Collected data
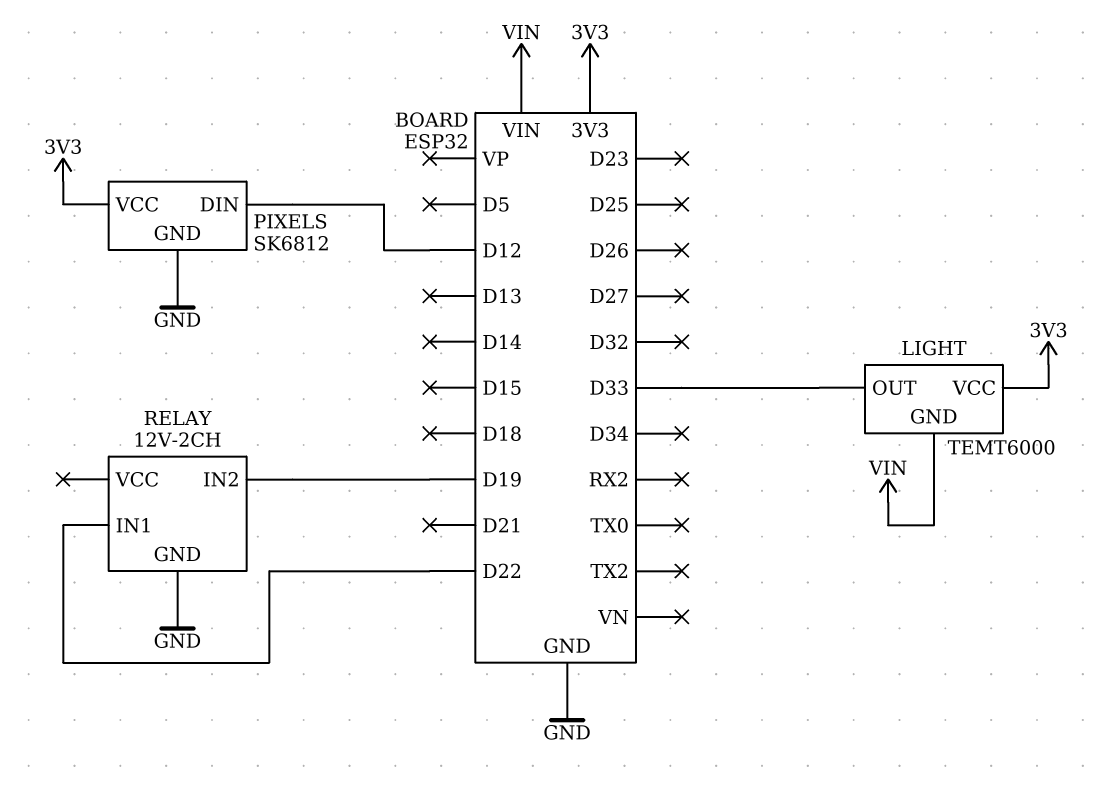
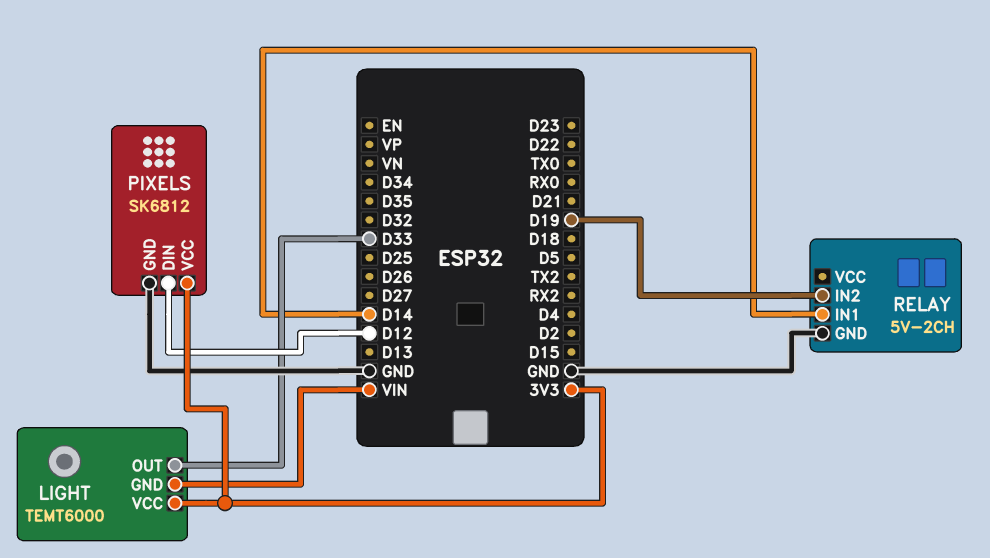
RELAY: 12V-2CH -> 5V-2CH
RELAY pin IN1: D22 -> D14

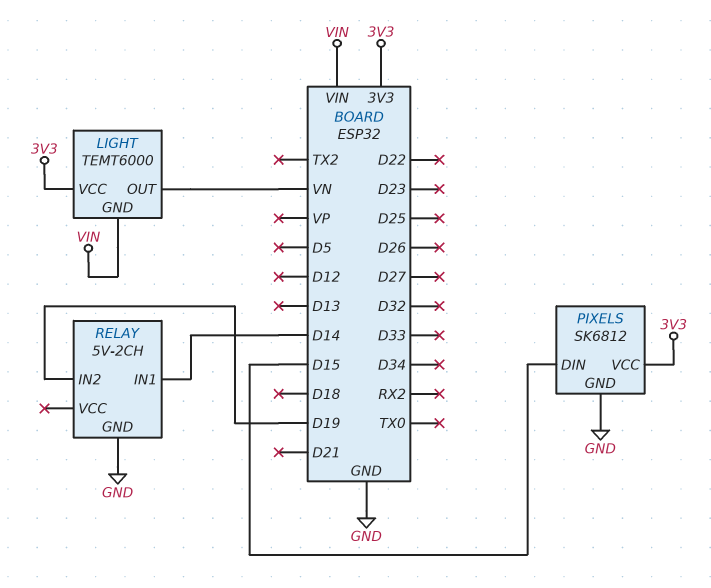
LIGHT pin OUT: D33 -> VN
PIXELS pin DIN: D12 -> D15

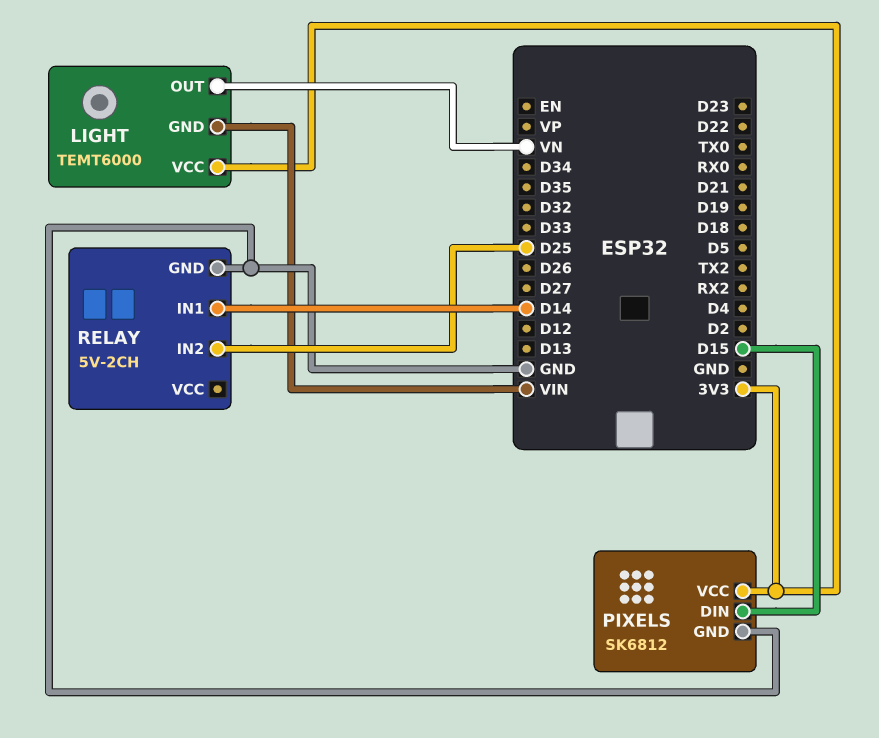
RELAY pin IN2: D19 -> D25

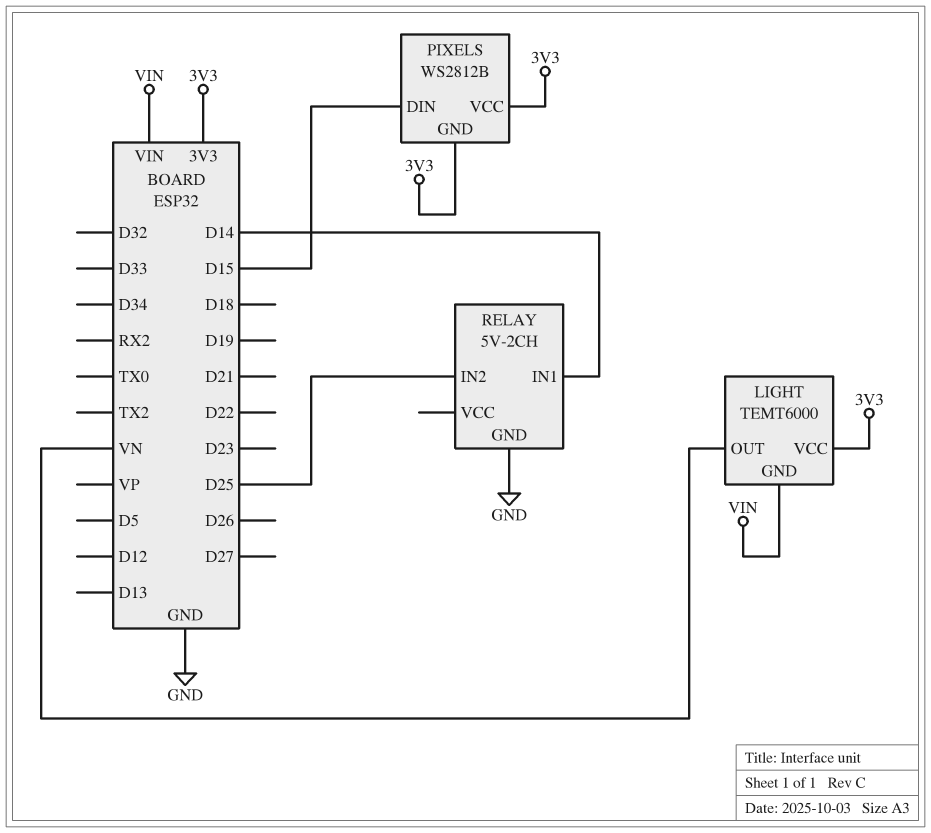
PIXELS: SK6812 -> WS2812B
PIXELS pin GND: GND -> 3V3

WORK ITEM: Nothing but the lines from the one containing "RELAY pin IN1: D22 -> D14" through the last line of the data should appear in the answer, copied exactly, with pictures excluded.

WRITTEN RESPONSE:
RELAY pin IN1: D22 -> D14

LIGHT pin OUT: D33 -> VN
PIXELS pin DIN: D12 -> D15

RELAY pin IN2: D19 -> D25

PIXELS: SK6812 -> WS2812B
PIXELS pin GND: GND -> 3V3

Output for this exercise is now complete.